• [What is being asked] All entries below are to be reproduced precisely as they stand, without the pictures.

=== Dataset records ===

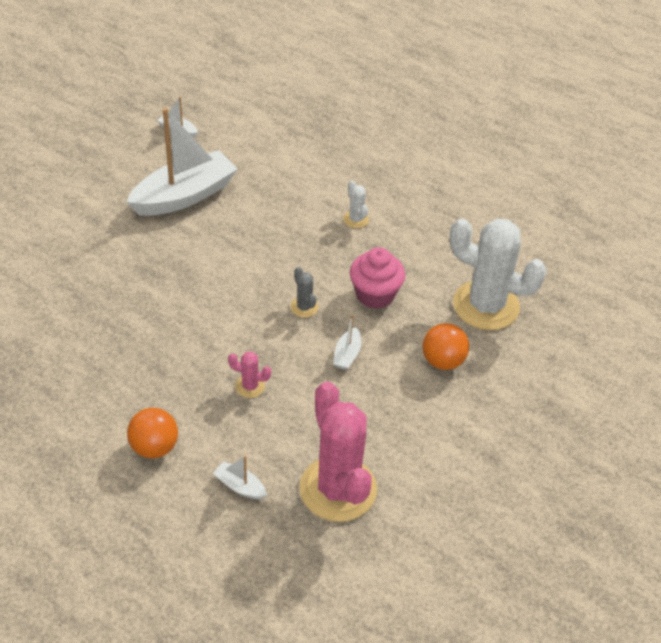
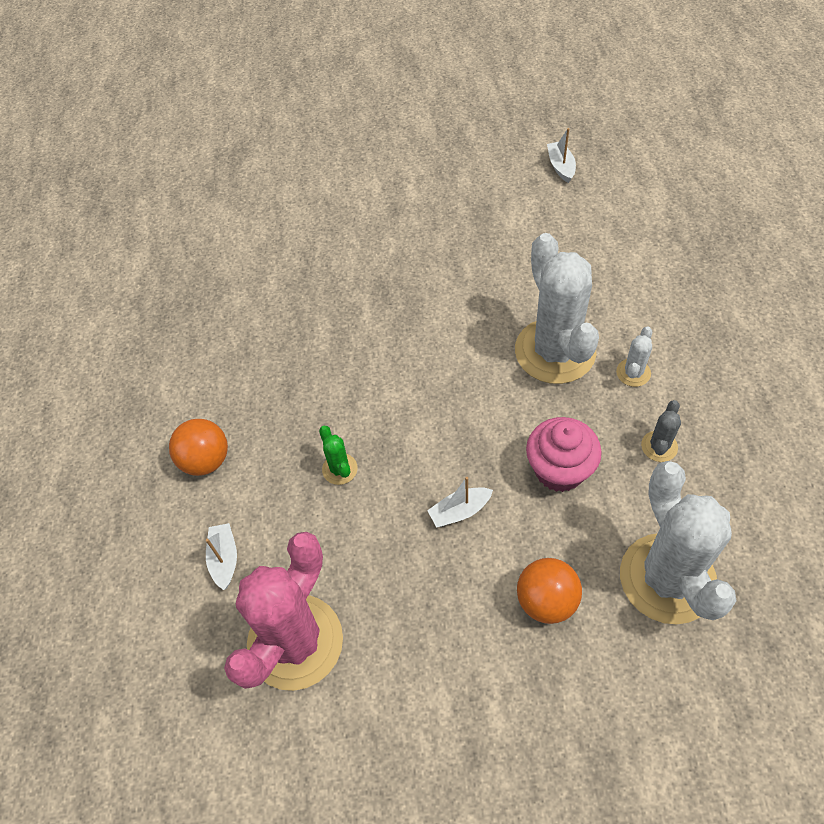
camera: 55 degrees right, 10 degrees up
(184, 196) = (494, 236): white boat -> none
(250, 386) = (339, 469): pink cactus -> green cactus
(300, 236) = (555, 351): none -> white cactus
(304, 307) = (476, 428): grey cactus -> grey cactus (659, 446)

===

• [Answer box]
camera: 55 degrees right, 10 degrees up
(184, 196) = (494, 236): white boat -> none
(250, 386) = (339, 469): pink cactus -> green cactus
(300, 236) = (555, 351): none -> white cactus
(304, 307) = (476, 428): grey cactus -> grey cactus (659, 446)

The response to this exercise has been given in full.